#### Data for analysis
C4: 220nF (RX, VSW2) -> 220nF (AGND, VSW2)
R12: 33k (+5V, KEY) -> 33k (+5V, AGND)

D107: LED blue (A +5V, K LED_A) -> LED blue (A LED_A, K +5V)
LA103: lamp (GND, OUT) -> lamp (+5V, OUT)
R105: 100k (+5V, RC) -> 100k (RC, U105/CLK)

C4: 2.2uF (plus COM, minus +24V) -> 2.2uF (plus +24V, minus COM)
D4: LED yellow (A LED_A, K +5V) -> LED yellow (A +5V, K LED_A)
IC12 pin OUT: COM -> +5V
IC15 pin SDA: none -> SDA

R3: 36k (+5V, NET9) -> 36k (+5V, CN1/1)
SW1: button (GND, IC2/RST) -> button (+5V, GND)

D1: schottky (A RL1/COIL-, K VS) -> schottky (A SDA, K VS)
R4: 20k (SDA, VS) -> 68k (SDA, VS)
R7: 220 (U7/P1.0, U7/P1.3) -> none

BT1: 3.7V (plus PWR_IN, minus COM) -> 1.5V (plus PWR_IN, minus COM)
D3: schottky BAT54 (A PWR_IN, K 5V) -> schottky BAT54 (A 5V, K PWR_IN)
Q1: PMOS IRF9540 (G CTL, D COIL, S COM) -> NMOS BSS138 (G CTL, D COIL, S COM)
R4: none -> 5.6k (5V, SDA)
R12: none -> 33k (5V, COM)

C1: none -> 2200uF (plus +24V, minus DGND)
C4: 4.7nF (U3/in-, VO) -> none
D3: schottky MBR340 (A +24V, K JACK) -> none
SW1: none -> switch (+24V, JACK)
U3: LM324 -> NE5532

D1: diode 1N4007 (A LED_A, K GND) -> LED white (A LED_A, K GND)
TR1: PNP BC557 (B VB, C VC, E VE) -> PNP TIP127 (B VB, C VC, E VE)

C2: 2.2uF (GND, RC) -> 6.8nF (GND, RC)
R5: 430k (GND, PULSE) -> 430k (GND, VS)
########
Work task =
Each entry above should be retyped exactly, with nothing missed.

Answer to this task =
C4: 220nF (RX, VSW2) -> 220nF (AGND, VSW2)
R12: 33k (+5V, KEY) -> 33k (+5V, AGND)

D107: LED blue (A +5V, K LED_A) -> LED blue (A LED_A, K +5V)
LA103: lamp (GND, OUT) -> lamp (+5V, OUT)
R105: 100k (+5V, RC) -> 100k (RC, U105/CLK)

C4: 2.2uF (plus COM, minus +24V) -> 2.2uF (plus +24V, minus COM)
D4: LED yellow (A LED_A, K +5V) -> LED yellow (A +5V, K LED_A)
IC12 pin OUT: COM -> +5V
IC15 pin SDA: none -> SDA

R3: 36k (+5V, NET9) -> 36k (+5V, CN1/1)
SW1: button (GND, IC2/RST) -> button (+5V, GND)

D1: schottky (A RL1/COIL-, K VS) -> schottky (A SDA, K VS)
R4: 20k (SDA, VS) -> 68k (SDA, VS)
R7: 220 (U7/P1.0, U7/P1.3) -> none

BT1: 3.7V (plus PWR_IN, minus COM) -> 1.5V (plus PWR_IN, minus COM)
D3: schottky BAT54 (A PWR_IN, K 5V) -> schottky BAT54 (A 5V, K PWR_IN)
Q1: PMOS IRF9540 (G CTL, D COIL, S COM) -> NMOS BSS138 (G CTL, D COIL, S COM)
R4: none -> 5.6k (5V, SDA)
R12: none -> 33k (5V, COM)

C1: none -> 2200uF (plus +24V, minus DGND)
C4: 4.7nF (U3/in-, VO) -> none
D3: schottky MBR340 (A +24V, K JACK) -> none
SW1: none -> switch (+24V, JACK)
U3: LM324 -> NE5532

D1: diode 1N4007 (A LED_A, K GND) -> LED white (A LED_A, K GND)
TR1: PNP BC557 (B VB, C VC, E VE) -> PNP TIP127 (B VB, C VC, E VE)

C2: 2.2uF (GND, RC) -> 6.8nF (GND, RC)
R5: 430k (GND, PULSE) -> 430k (GND, VS)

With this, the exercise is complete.